### Task data:
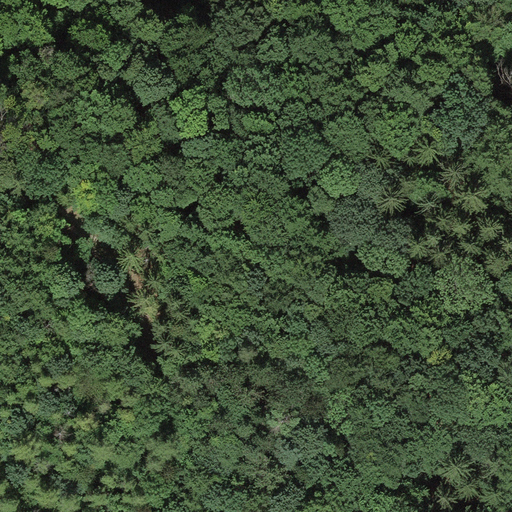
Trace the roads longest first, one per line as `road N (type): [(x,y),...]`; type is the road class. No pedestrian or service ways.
road 1 (track): [(194,511),(149,337),(106,269),(47,221),(0,211)]
road 2 (track): [(354,0),(421,22),(511,31)]
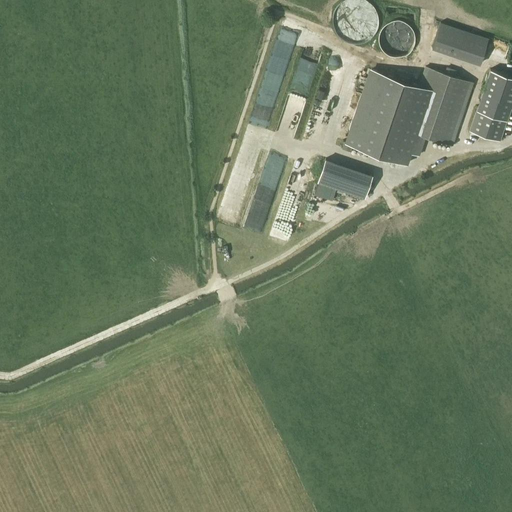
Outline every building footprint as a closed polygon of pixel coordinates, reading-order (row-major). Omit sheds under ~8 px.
[(338,37),(344,41),(349,44),(355,45),(361,44),(367,42),(372,38),(375,33),(378,27),(378,21),(377,14),(374,8),(370,4),(364,0),(362,0),(348,0),(345,1),(339,6),(335,11),(333,18),(332,25),(334,31),(338,37)] [(414,46),(414,45),(415,43),(415,42),(415,41),(415,39),(415,38),(415,37),(415,35),(415,34),(415,33),(414,31),(414,30),(413,29),(413,28),(412,27),(411,26),(410,25),(408,23),(407,22),(405,21),(402,20),(401,20),(399,20),(398,20),(397,20),(394,20),(393,20),(391,21),(389,21),(388,22),(386,23),(384,25),(383,26),(382,28),(381,29),(380,31),(380,32),(379,34),(379,35),(379,36),(379,38),(379,39),(379,41),(379,43),(380,44),(380,46),(381,47),(382,49),(383,50),(385,51),(386,52),(387,53),(388,54),(390,55),(391,55),(393,56),(395,56),(396,56),(399,56),(400,56),(402,55),(403,55),(405,55),(406,54),(407,53),(408,52),(410,51),(411,50),(412,48),(413,47),(414,46)] [(481,63),(489,38),(441,22),(432,47),(481,63)] [(277,45),(257,117),(263,119),(263,121),(272,123),(292,49),(277,45)] [(331,63),(317,102),(333,107),(347,69),(331,63)] [(455,76),(457,70),(447,66),(445,72),(426,66),(420,85),(369,67),(344,142),(408,164),(411,152),(420,155),(426,136),(452,145),(474,82),(455,76)] [(511,75),(491,68),(477,109),(470,130),(500,141),(511,104),(511,75)] [(371,177),(323,161),(316,184),(363,199),(371,177)] [(297,165),(294,176),(291,175),(288,190),(306,194),(312,169),(297,165)] [(285,190),(273,236),(291,241),(303,194),(285,190)] [(263,232),(266,221),(249,216),(246,228),(263,232)]
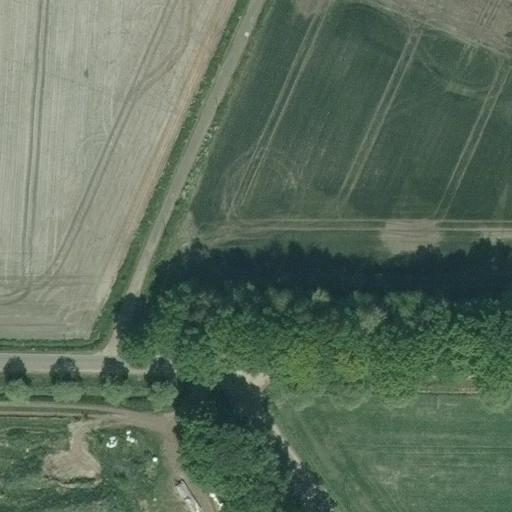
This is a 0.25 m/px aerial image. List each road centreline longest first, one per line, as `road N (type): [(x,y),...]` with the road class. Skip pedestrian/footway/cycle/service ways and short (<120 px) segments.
road 1 (residential): [(113,366),(253,0)]
road 2 (unclassified): [(229,370),(511,370)]
road 3 (unclassified): [(324,511),(229,370)]
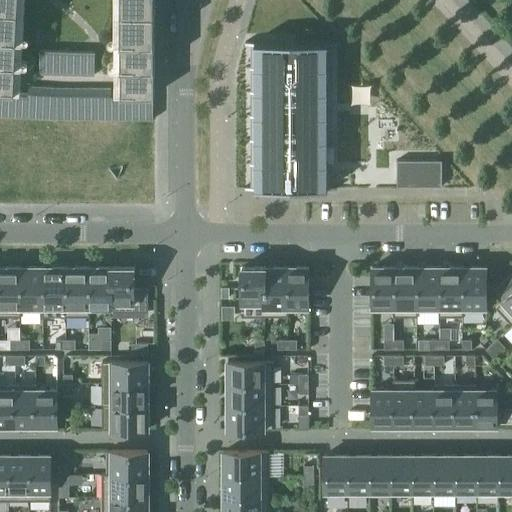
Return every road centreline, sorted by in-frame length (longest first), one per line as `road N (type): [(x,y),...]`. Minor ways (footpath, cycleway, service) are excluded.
road 1 (residential): [(185,234),(511,235)]
road 2 (residential): [(185,234),(184,511)]
road 3 (residential): [(186,0),(185,234)]
road 4 (unclassified): [(185,234),(0,234)]
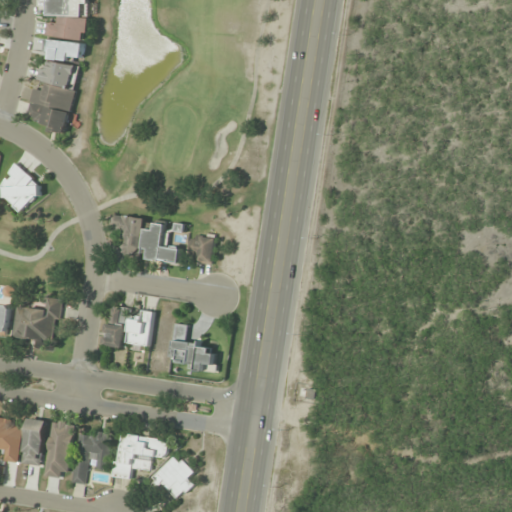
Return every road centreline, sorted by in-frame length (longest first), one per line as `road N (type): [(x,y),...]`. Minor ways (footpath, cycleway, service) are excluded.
road 1 (secondary): [(324,0),(243,511)]
road 2 (residential): [(83,389),(96,279),(84,207),(36,143),(0,123)]
road 3 (residential): [(0,376),(257,410)]
road 4 (residential): [(96,279),(216,296)]
road 5 (residential): [(0,118),(26,0)]
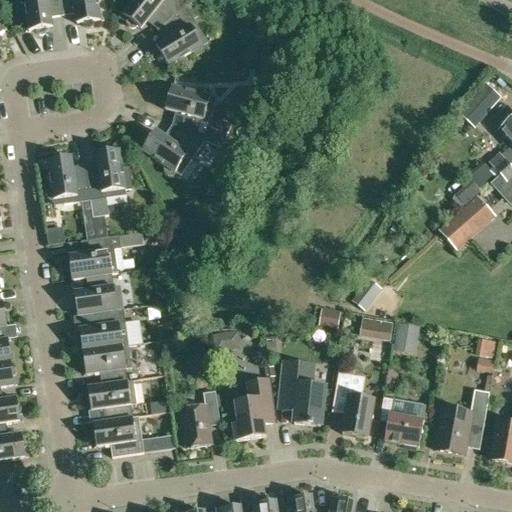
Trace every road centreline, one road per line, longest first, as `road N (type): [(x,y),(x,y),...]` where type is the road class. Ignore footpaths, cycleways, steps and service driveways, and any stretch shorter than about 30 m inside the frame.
road 1 (residential): [(511,502),(309,469),(70,504)]
road 2 (residential): [(18,132),(70,504)]
road 3 (residential): [(18,132),(97,122),(109,101),(105,75),(85,63),(23,72),(12,95)]
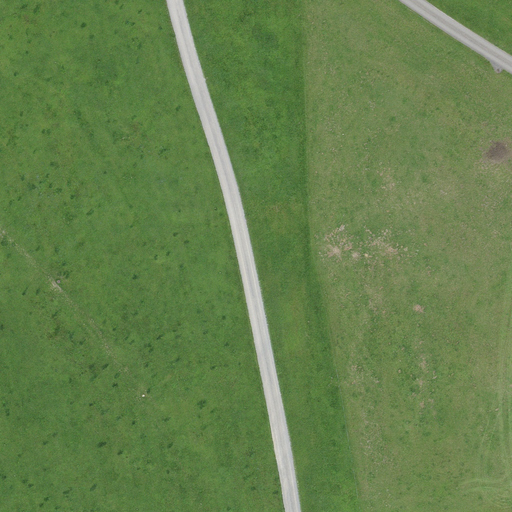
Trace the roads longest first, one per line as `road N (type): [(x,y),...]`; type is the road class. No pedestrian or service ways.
road 1 (track): [(173,0),(233,215),(293,511)]
road 2 (unclassified): [(398,0),(450,42),(511,76)]
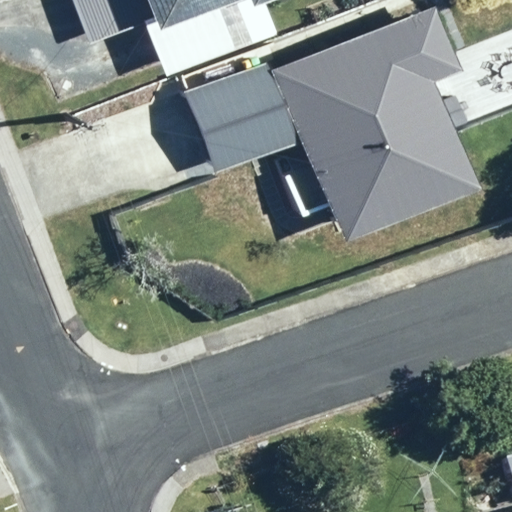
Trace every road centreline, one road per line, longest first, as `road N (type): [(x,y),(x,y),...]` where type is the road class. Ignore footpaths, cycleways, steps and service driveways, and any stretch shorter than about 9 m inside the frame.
road 1 (residential): [(64,451),(511,301)]
road 2 (residential): [(64,451),(0,297)]
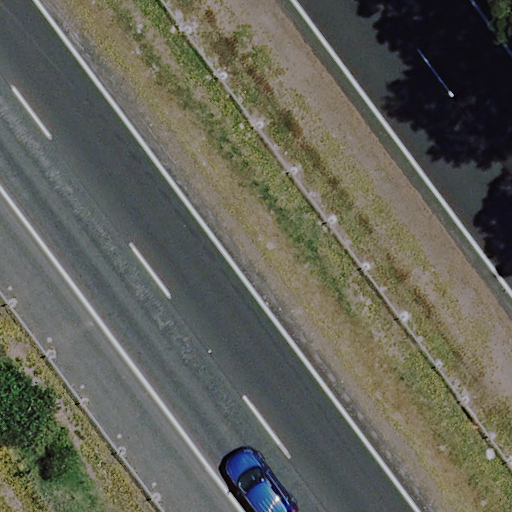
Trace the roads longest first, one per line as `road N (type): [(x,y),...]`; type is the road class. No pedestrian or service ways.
road 1 (motorway): [(313,511),(0,93)]
road 2 (motorway): [(371,0),(511,186)]
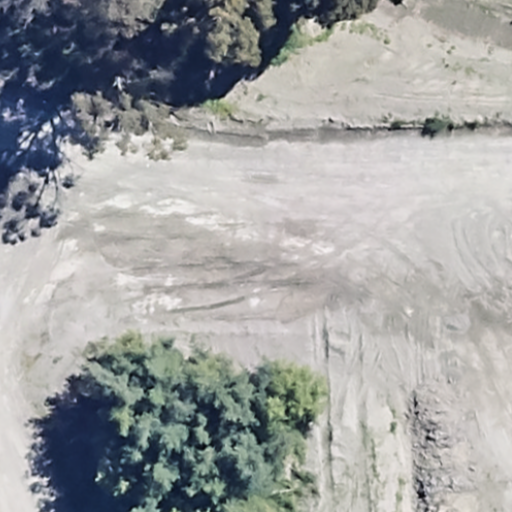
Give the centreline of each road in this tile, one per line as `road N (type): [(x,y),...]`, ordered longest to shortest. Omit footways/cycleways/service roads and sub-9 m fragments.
road 1 (track): [(0,148),(511,176)]
road 2 (track): [(0,349),(87,511)]
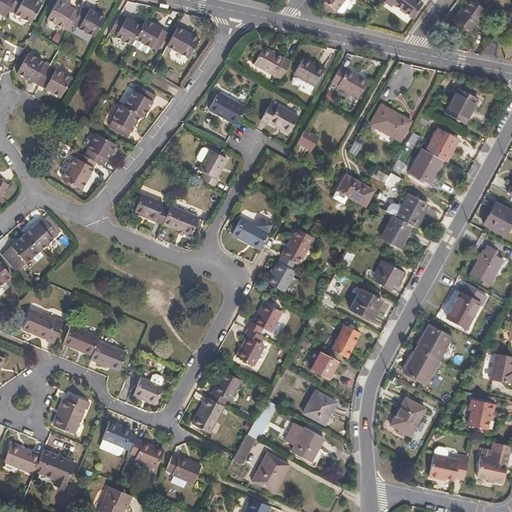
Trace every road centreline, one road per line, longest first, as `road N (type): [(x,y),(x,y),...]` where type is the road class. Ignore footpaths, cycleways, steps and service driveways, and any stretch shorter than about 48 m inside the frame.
road 1 (residential): [(369,492),(365,434),(377,372),(511,124)]
road 2 (residential): [(197,260),(238,279),(167,427),(108,402),(90,378),(50,361)]
road 3 (residential): [(224,42),(99,215)]
road 4 (residential): [(197,260),(254,156),(250,140)]
road 5 (tertiary): [(409,51),(278,21)]
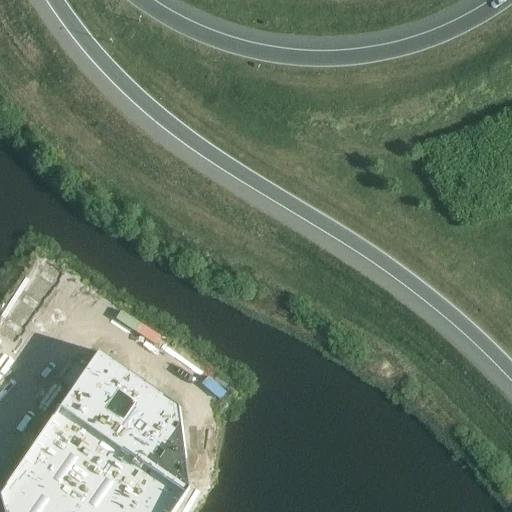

### Given request:
Arrange the part of the records that runs from their start through the line containing "road 2 (track): [(354,0),(421,22),(511,31)]" as a JSON list of strings, one string per line, with blank lines dropped. Leave the pictures out of the list.

### Answer to this exercise:
[
  "Trace the roads longest first, one per line as `road N (type): [(x,y),...]`; type is the road class. No pedestrian or service ways.",
  "road 1 (track): [(194,511),(149,337),(106,269),(47,221),(0,211)]",
  "road 2 (track): [(354,0),(421,22),(511,31)]"
]